Set problem: Copy the data below word for word, starting at the line containing "Question: From the" and ending at the line containing "The white fluffy sweater at center and green", and leave out the pictures.

• • •

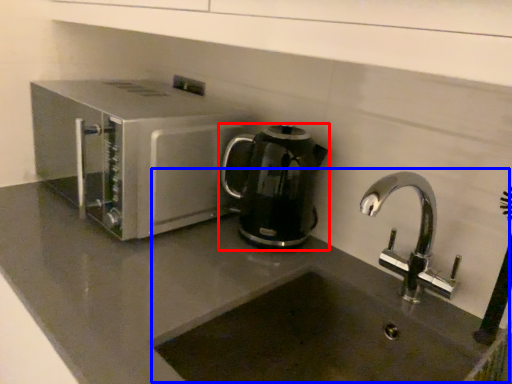
Question: Which object is further to the camera taking this photo, kitchen appliance (highlighted by a red box) or sink (highlighted by a blue box)?

Choices:
 (A) kitchen appliance
 (B) sink

Answer: (A)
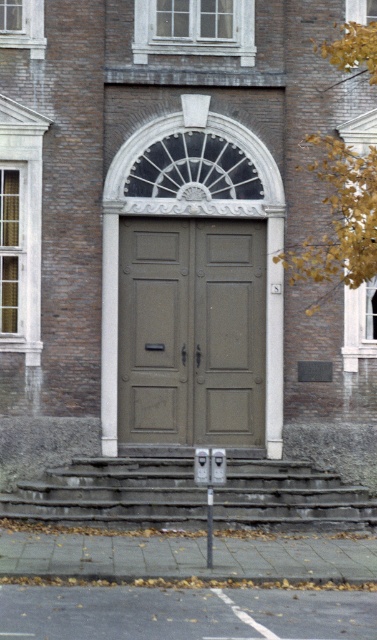
This screenshot has width=377, height=640. I want to click on matte wood door at center, so click(191, 332).

Find the location of a particular element. This screenshot has width=377, height=640. matte wood door at center is located at coordinates (191, 332).

The height and width of the screenshot is (640, 377). I want to click on matte wood door at center, so click(191, 332).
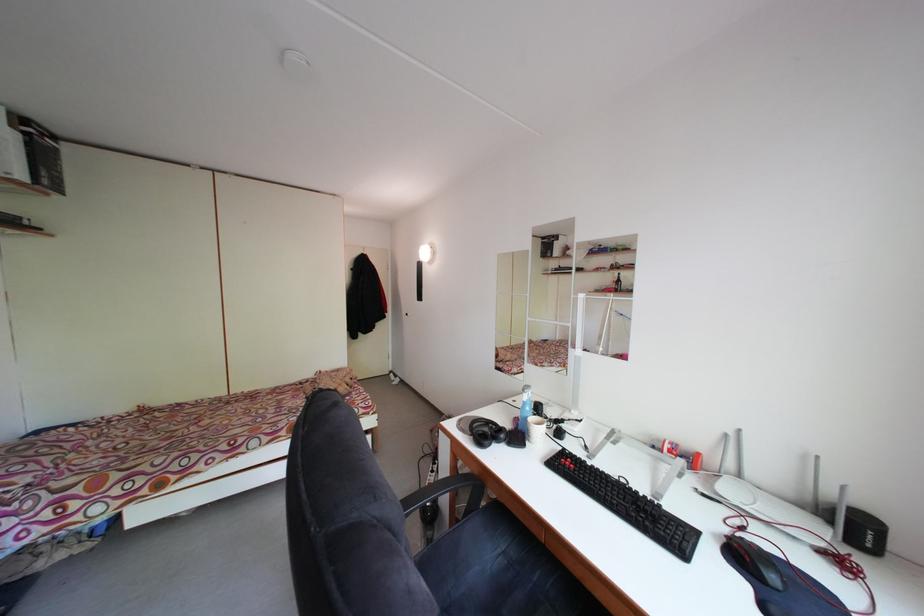
What do you see at coordinates (488, 570) in the screenshot? I see `a chair sitting surface` at bounding box center [488, 570].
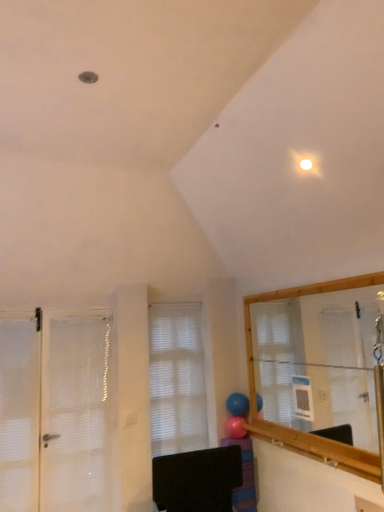
Question: Considering the relative positions of white matte window at center and rubber blue balloon at center, which is the 1th balloon from top to bottom, in the image provided, is white matte window at center to the left or to the right of rubber blue balloon at center, which is the 1th balloon from top to bottom,?

Choices:
 (A) left
 (B) right

Answer: (A)

Question: From the image's perspective, is white matte window at center positioned above or below rubber blue balloon at center, which is the 1th balloon from top to bottom?

Choices:
 (A) above
 (B) below

Answer: (B)

Question: Based on their relative distances, which object is nearer to the pink rubber balloon at center, which is counted as the first balloon, starting from the bottom?

Choices:
 (A) white matte window at center
 (B) purple striped socks at lower center
 (C) rubber blue balloon at center, which is the second balloon in bottom-to-top order
 (D) white mesh door at left

Answer: (C)

Question: Estimate the real-world distances between objects in this image. Which object is closer to the rubber blue balloon at center, which is the 1th balloon from top to bottom?

Choices:
 (A) pink rubber balloon at center, which ranks as the 2th balloon in top-to-bottom order
 (B) white mesh door at left
 (C) white matte window at center
 (D) purple striped socks at lower center

Answer: (A)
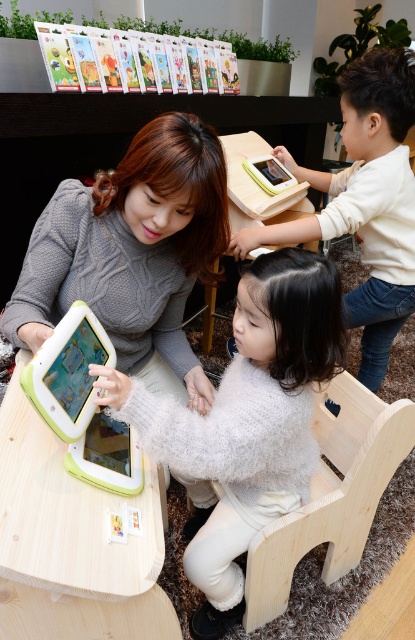
Looking at this image, you are a delivery robot with a package that needs to be placed between the white fluffy sweater at center and the green matte tablet at lower center. The package is 10 cm wide. Can you fit it there?

The white fluffy sweater at center might be wider than the green matte tablet at lower center, so the space between them could accommodate the 10 cm wide package. However, since the exact width difference isn not specified, it is uncertain. Please check the actual space before placing the package.

You are a delivery robot with a 12 inch wide package. You need to place it between the white fluffy sweater at center and the green matte tablet at lower center. Can you fit the package there?

The white fluffy sweater at center and green matte tablet at lower center are 10.51 inches apart from each other. Since the package is 12 inches wide, it cannot fit in the space between them.

You are trying to decide whether to place a large decorative pillow on the table. The white fluffy sweater at center and the natural wood chair at lower center are already on the table. Considering their sizes, will there be enough space for the pillow?

The white fluffy sweater at center is larger than the natural wood chair at lower center. Since the sweater takes up more space on the table, there might not be enough room left for the large decorative pillow unless some items are moved.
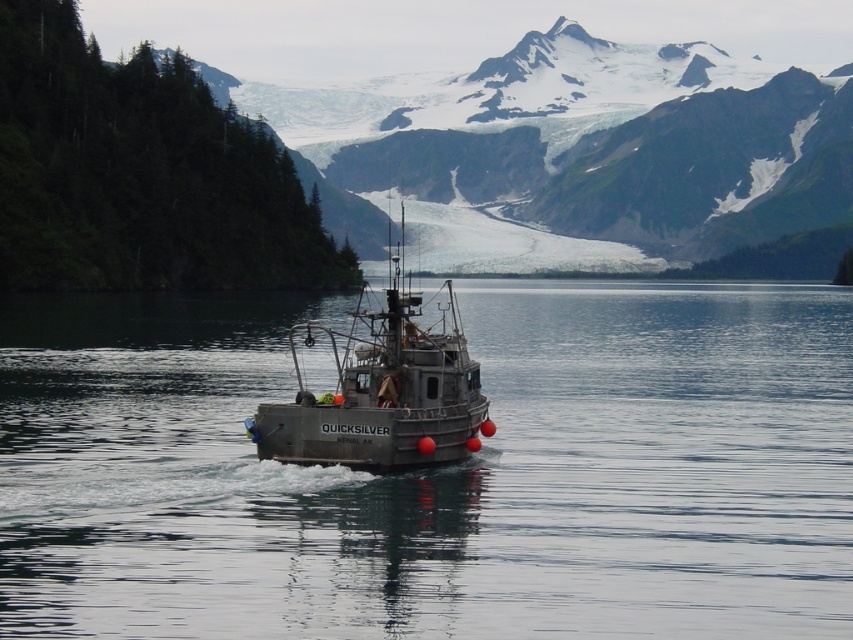
You are a photographer planning to capture the fjord scene. You notice the clear water at center and the snowy granite mountain at upper center in your viewfinder. Which object appears narrower in the image?

The clear water at center appears narrower than the snowy granite mountain at upper center.

Consider the image. You are a marine biologist studying water clarity in the fjord. You observe the clear water at center from your boat. Based on its position coordinates, can you determine if it is located in the upper half or lower half of the image?

The clear water at center is located at coordinates point (x=436, y=472). Since the y coordinate is 0.512, which is above the midpoint of 0.5, it is in the upper half of the image.

You are a photographer planning to take a photo of the gray metallic fishing boat at center and the clear water at center. Based on their positions, which object should you focus on first if you want to capture both in a single shot without adjusting your camera focus?

The gray metallic fishing boat at center is located above the clear water at center, so you should focus on the gray metallic fishing boat at center first to ensure both are in focus since it is closer to the camera.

• • •

Task solution:
Question: From the image's perspective, is white matte window at center positioned above or below rubber blue balloon at center, which is the 1th balloon from top to bottom?

Choices:
 (A) above
 (B) below

Answer: (B)

Question: Based on their relative distances, which object is nearer to the pink rubber balloon at center, which is counted as the first balloon, starting from the bottom?

Choices:
 (A) white matte window at center
 (B) purple striped socks at lower center
 (C) rubber blue balloon at center, which is the second balloon in bottom-to-top order
 (D) white mesh door at left

Answer: (C)

Question: Estimate the real-world distances between objects in this image. Which object is closer to the rubber blue balloon at center, which is the 1th balloon from top to bottom?

Choices:
 (A) pink rubber balloon at center, which ranks as the 2th balloon in top-to-bottom order
 (B) white mesh door at left
 (C) white matte window at center
 (D) purple striped socks at lower center

Answer: (A)
Looking at this image, you are a delivery robot with a package that needs to be placed between the white fluffy sweater at center and the green matte tablet at lower center. The package is 10 cm wide. Can you fit it there?

The white fluffy sweater at center might be wider than the green matte tablet at lower center, so the space between them could accommodate the 10 cm wide package. However, since the exact width difference isn not specified, it is uncertain. Please check the actual space before placing the package.

You are a delivery robot with a 12 inch wide package. You need to place it between the white fluffy sweater at center and the green matte tablet at lower center. Can you fit the package there?

The white fluffy sweater at center and green matte tablet at lower center are 10.51 inches apart from each other. Since the package is 12 inches wide, it cannot fit in the space between them.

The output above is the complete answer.